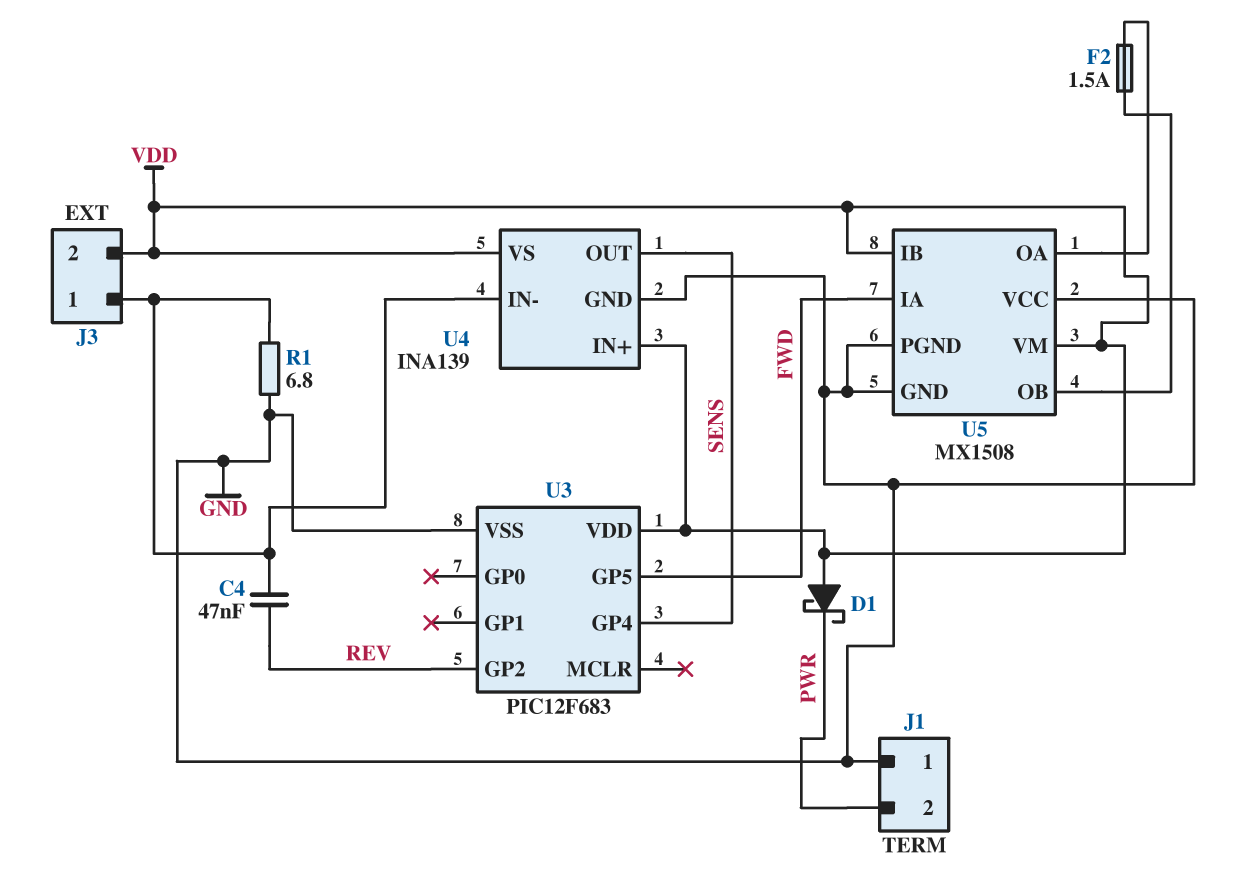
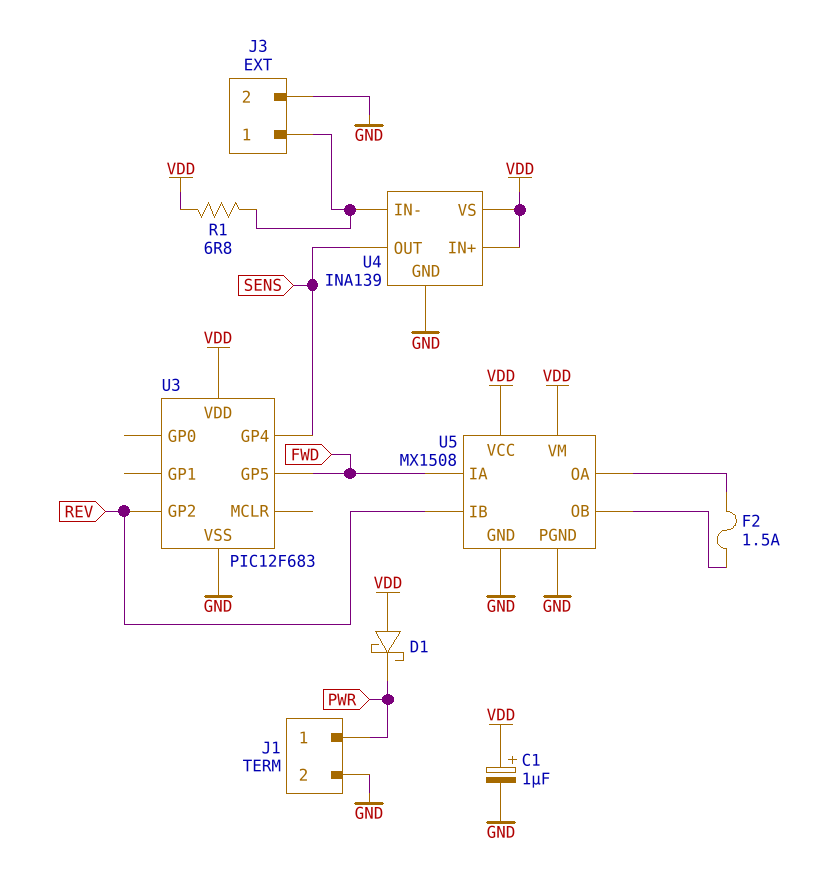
C1: none -> 1uF (plus VDD, minus GND)
C4: 47nF (J3/1, REV) -> none
J1 pin 1: GND -> PWR
J1 pin 2: PWR -> GND
J3 pin 2: VDD -> GND
R1: 6.8 (GND, J3/1) -> 6.8 (J3/1, VDD)
U5 pin IB: VDD -> REV
U5 pin VCC: GND -> VDD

════

Copy each line in the entries above where "none" turns up.

◆ **OUTPUT**:
C1: none -> 1uF (plus VDD, minus GND)
C4: 47nF (J3/1, REV) -> none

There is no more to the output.